Data provided
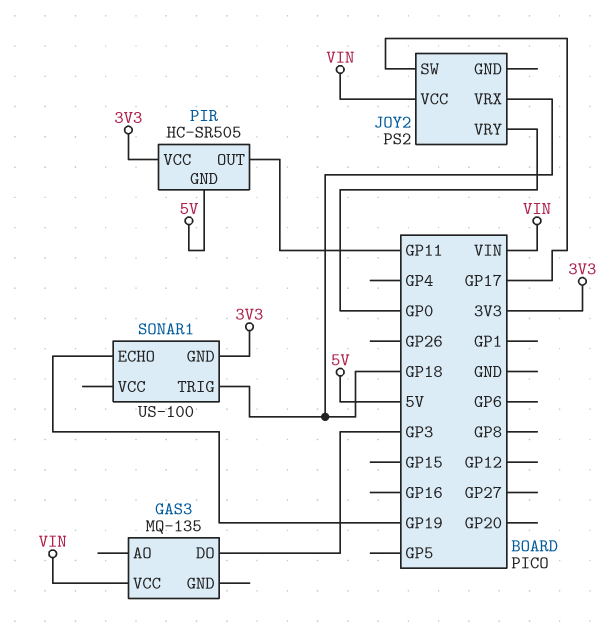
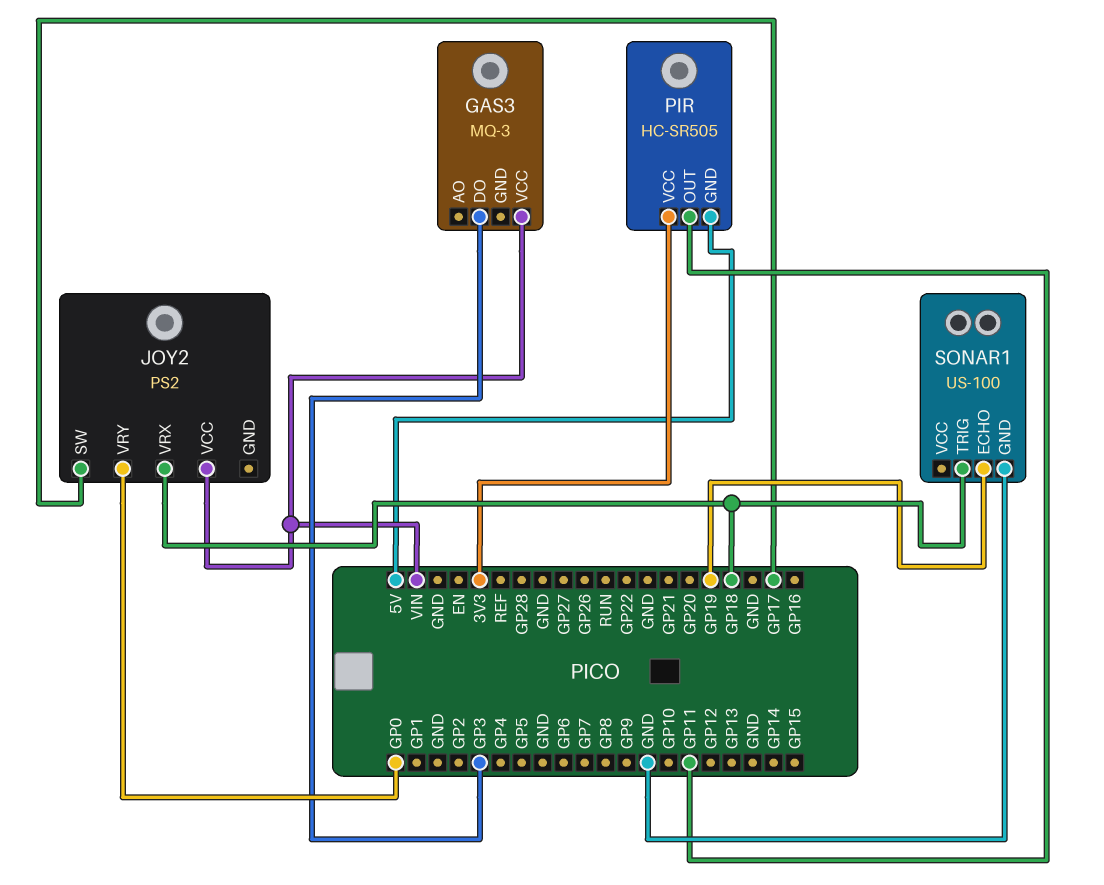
GAS3: MQ-135 -> MQ-3
SONAR1 pin GND: 3V3 -> GND

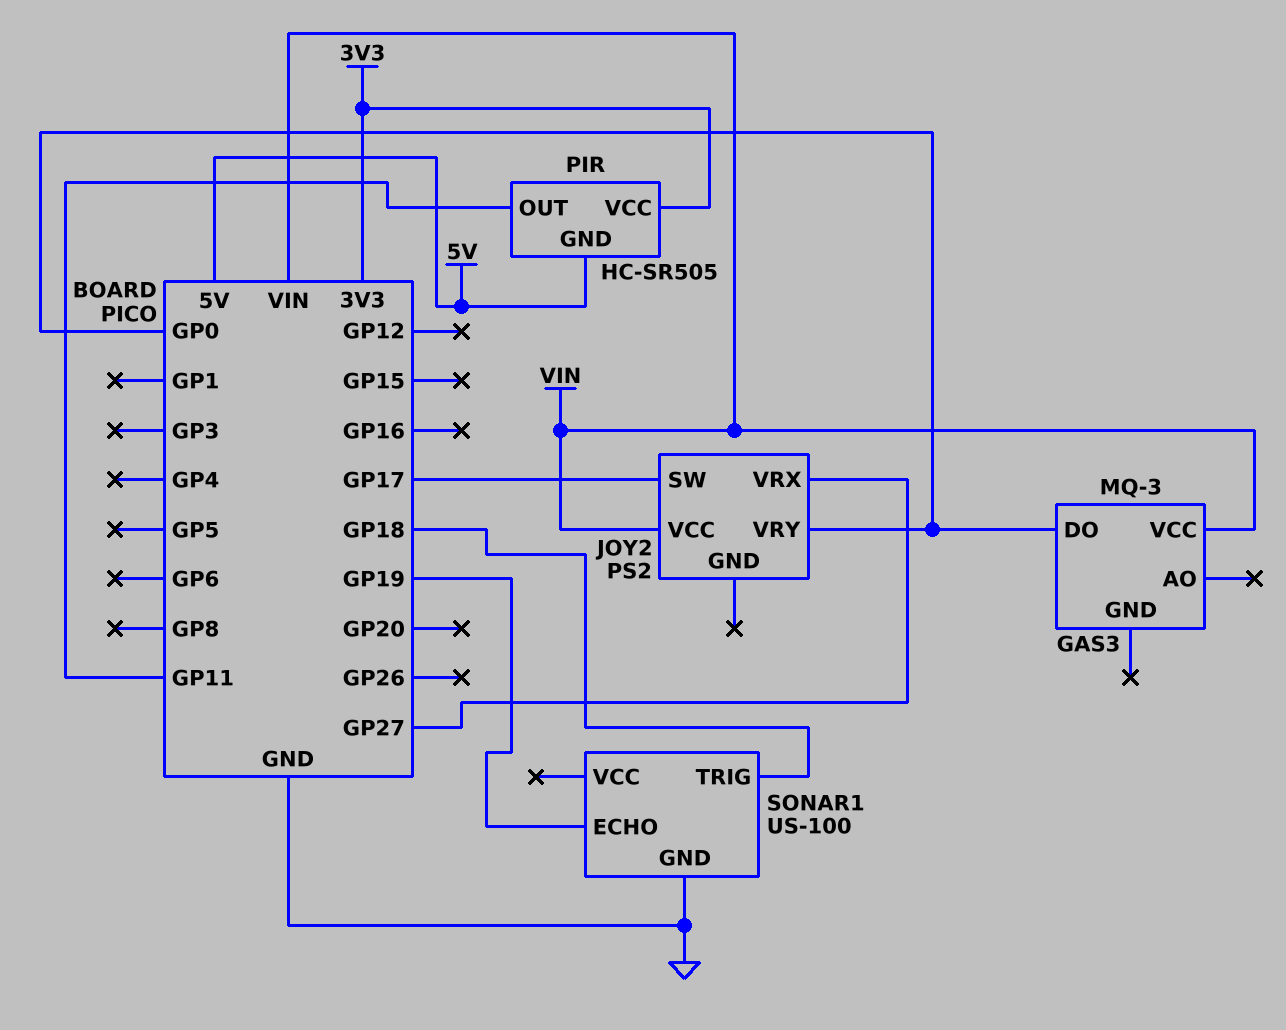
GAS3 pin DO: GP3 -> GP0
JOY2 pin VRX: GP18 -> GP27

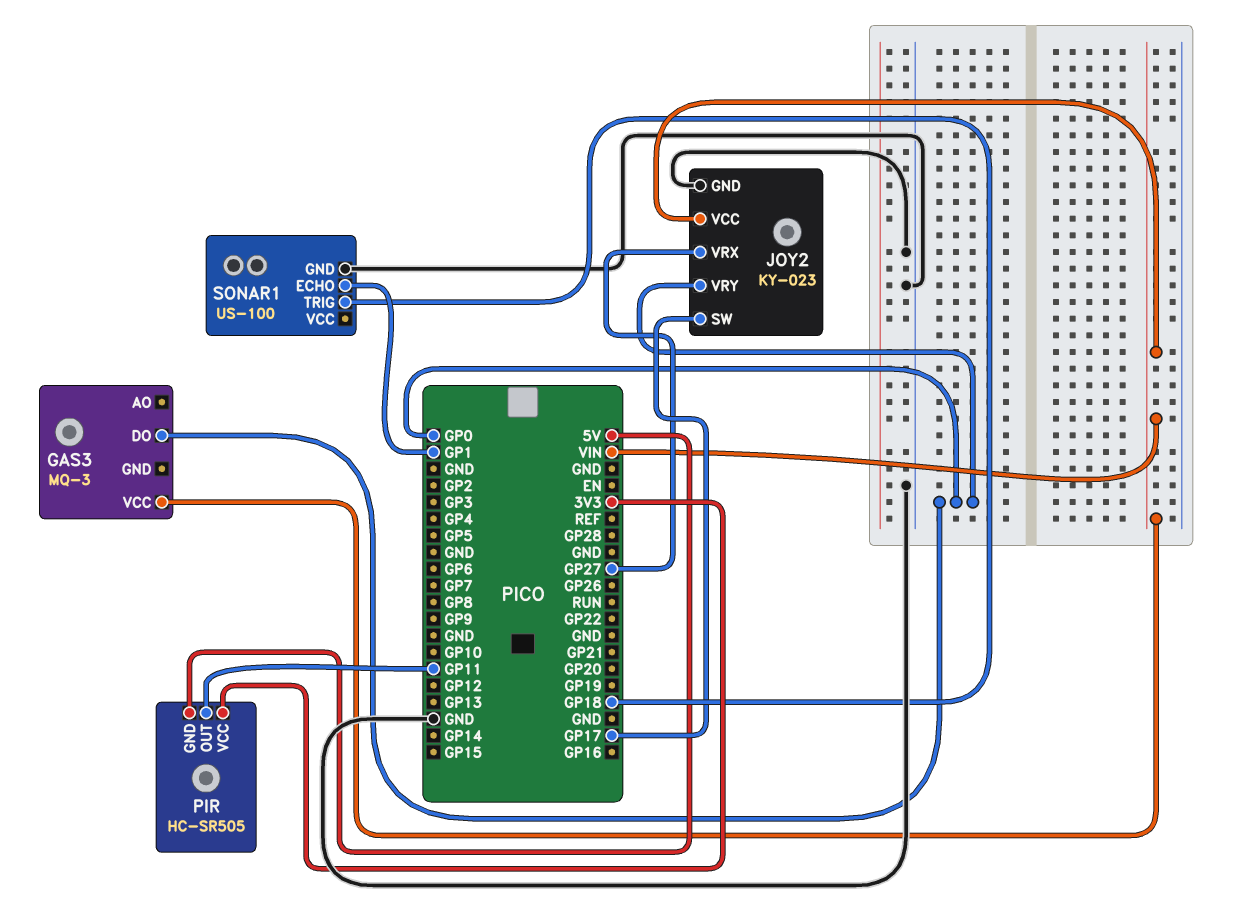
JOY2: PS2 -> KY-023
JOY2 pin GND: none -> GND
SONAR1 pin ECHO: GP19 -> GP1

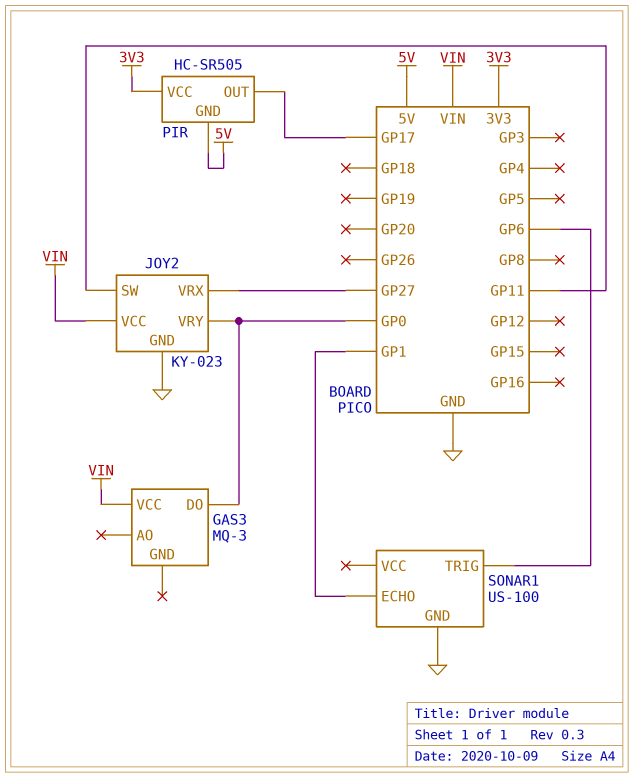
JOY2 pin SW: GP17 -> GP11
PIR pin OUT: GP11 -> GP17
SONAR1 pin TRIG: GP18 -> GP6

Task description
Set down the full listing above with its wording unchanged. Leave out its images.

Answer to this exercise
GAS3: MQ-135 -> MQ-3
SONAR1 pin GND: 3V3 -> GND

GAS3 pin DO: GP3 -> GP0
JOY2 pin VRX: GP18 -> GP27

JOY2: PS2 -> KY-023
JOY2 pin GND: none -> GND
SONAR1 pin ECHO: GP19 -> GP1

JOY2 pin SW: GP17 -> GP11
PIR pin OUT: GP11 -> GP17
SONAR1 pin TRIG: GP18 -> GP6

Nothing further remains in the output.